» **WORK REQUEST**
Would you transcribe the listing that follows word for word, skipping pictures?

» **EXCERPTED RECORDS**
----------------------------------------
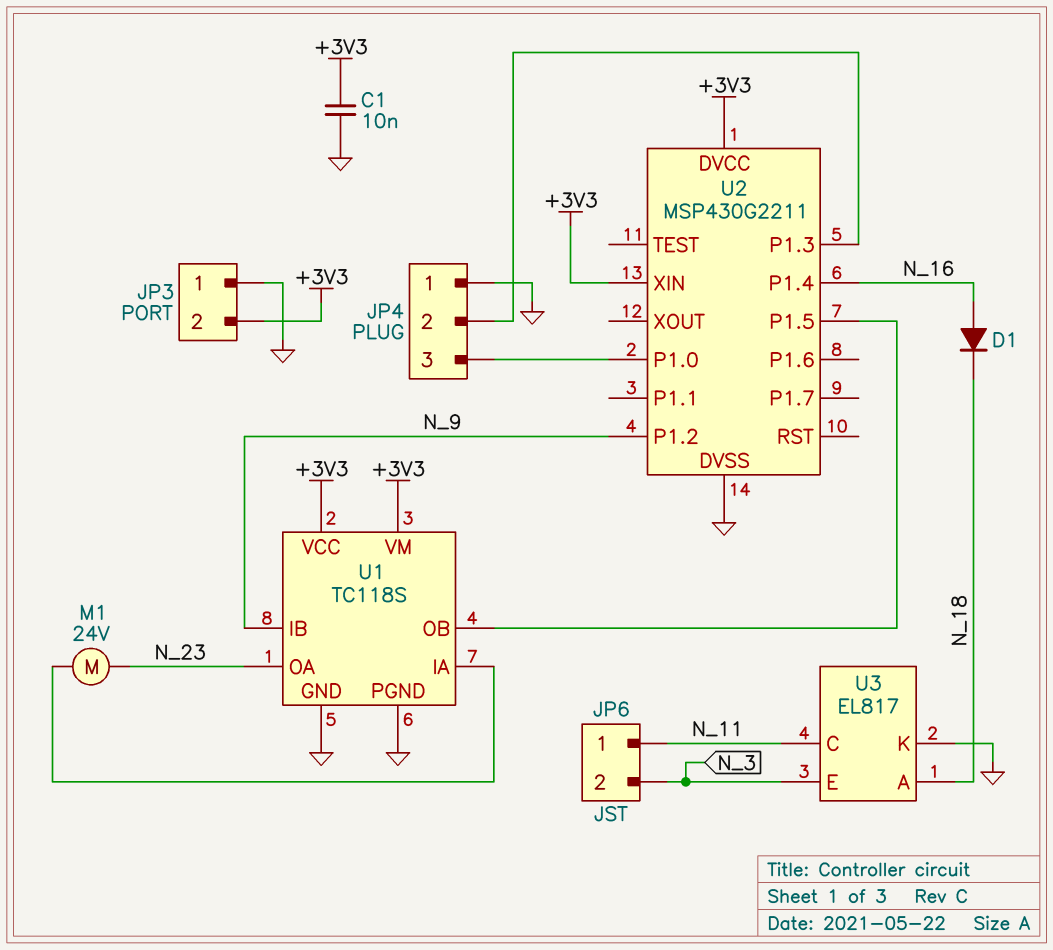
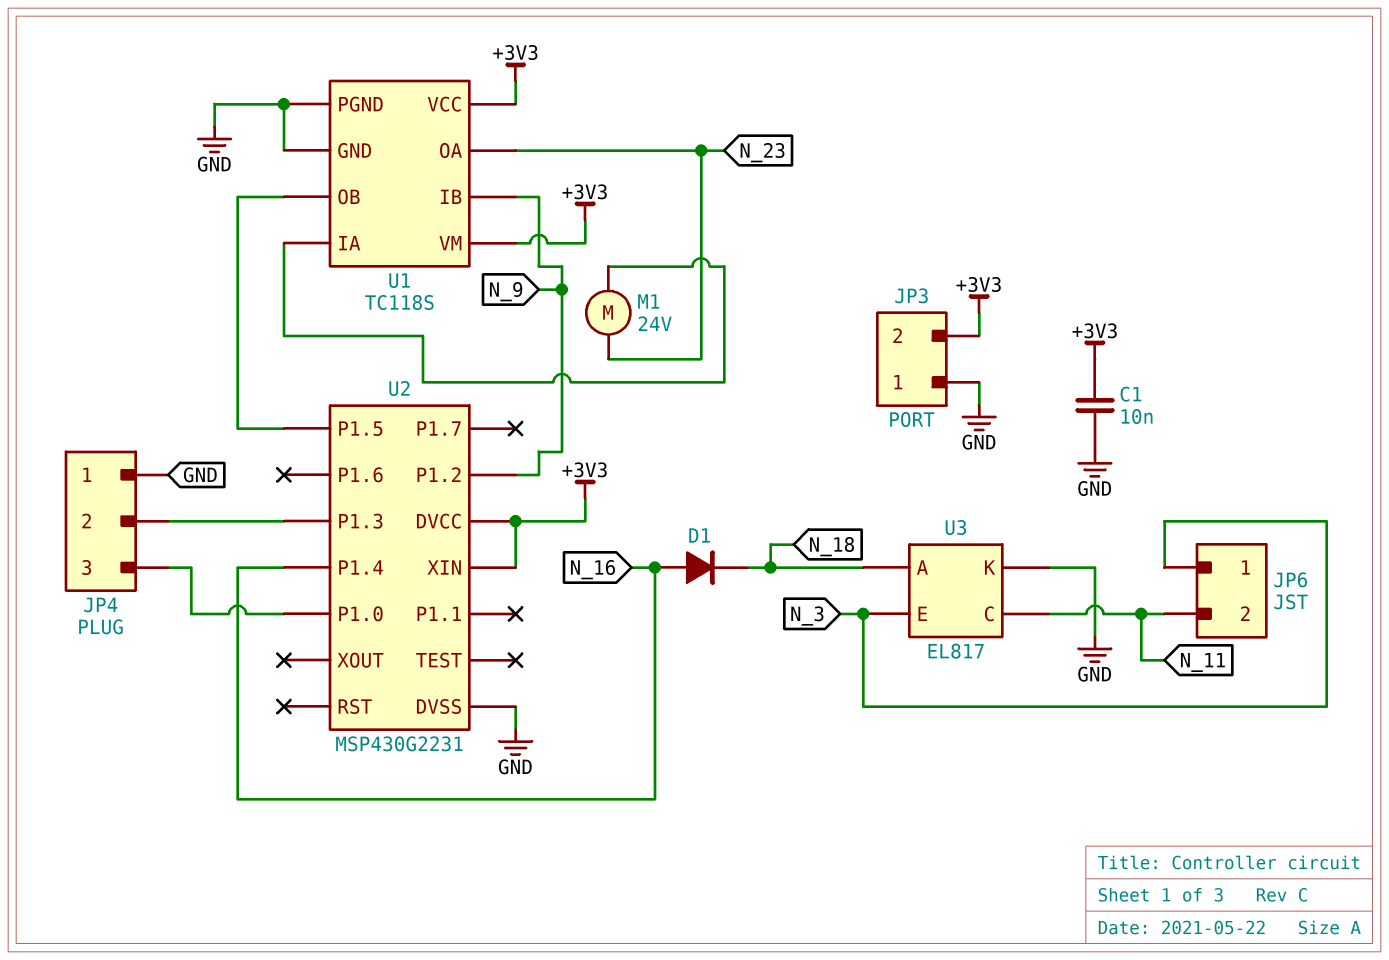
JP6 pin 1: N_11 -> N_3
JP6 pin 2: N_3 -> N_11
U2: MSP430G2211 -> MSP430G2231

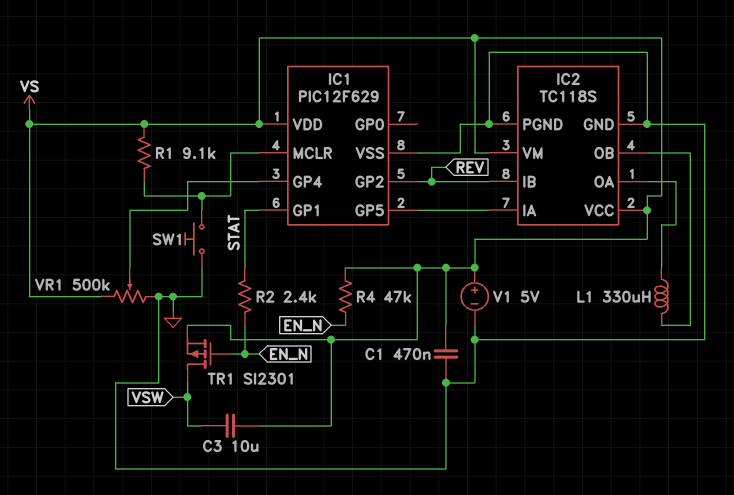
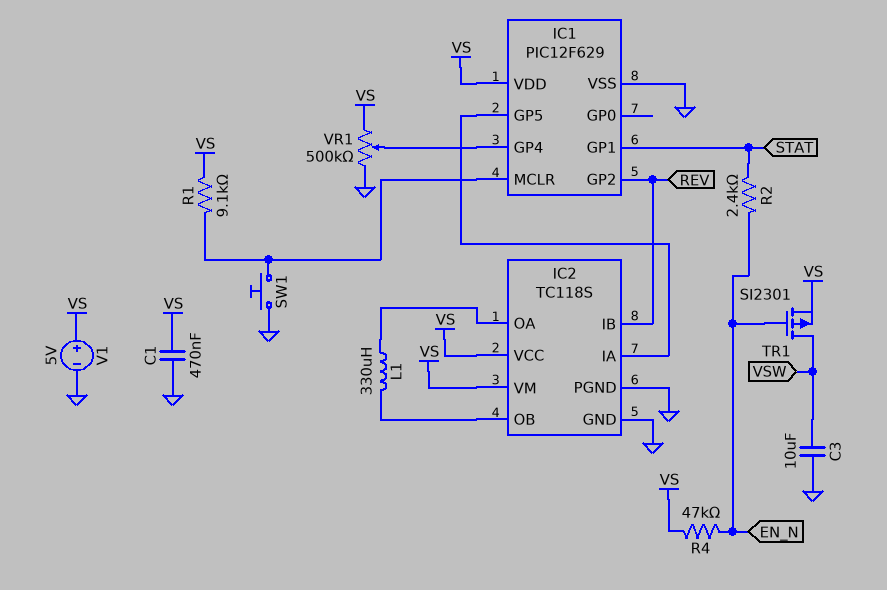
C3: 10uF (VS, VSW) -> 10uF (GND, VSW)

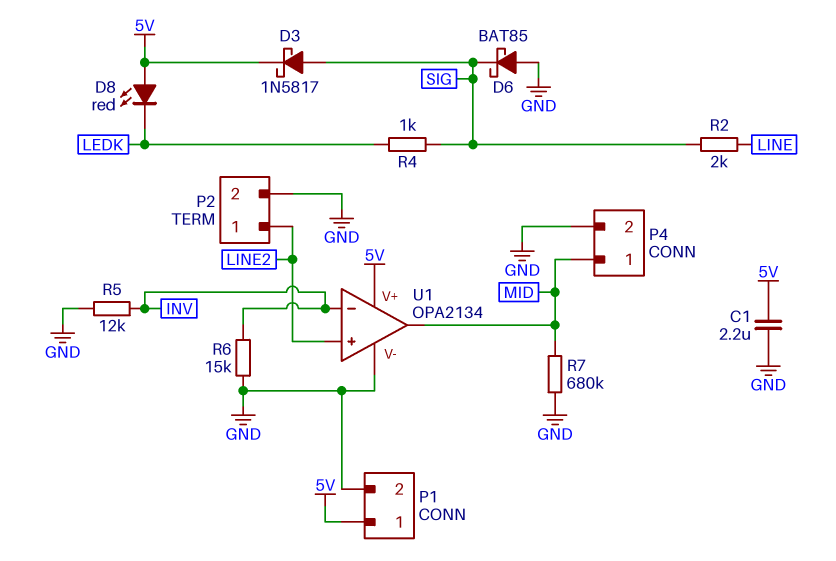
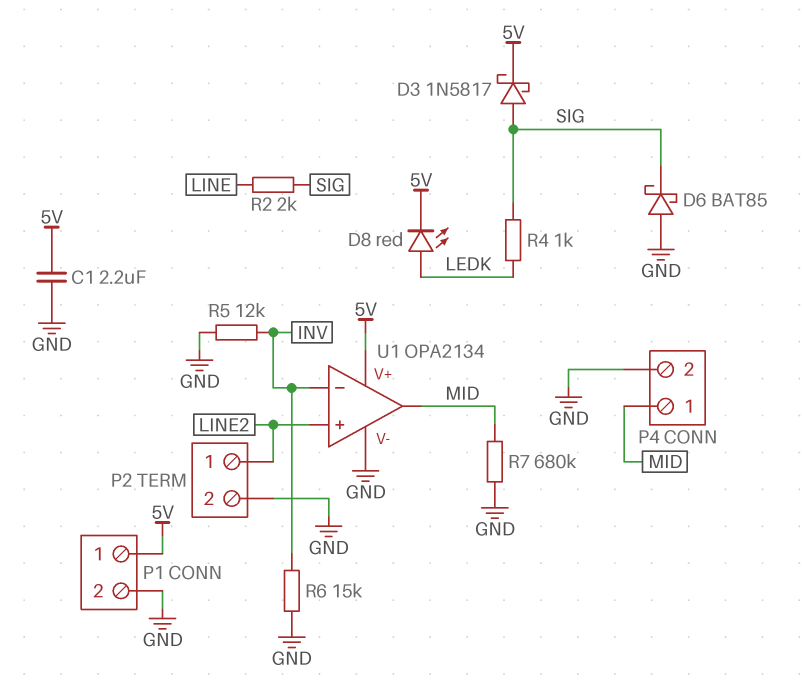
D8: LED red (A 5V, K LEDK) -> LED red (A LEDK, K 5V)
----------------------------------------
» **ANSWER**
JP6 pin 1: N_11 -> N_3
JP6 pin 2: N_3 -> N_11
U2: MSP430G2211 -> MSP430G2231

C3: 10uF (VS, VSW) -> 10uF (GND, VSW)

D8: LED red (A 5V, K LEDK) -> LED red (A LEDK, K 5V)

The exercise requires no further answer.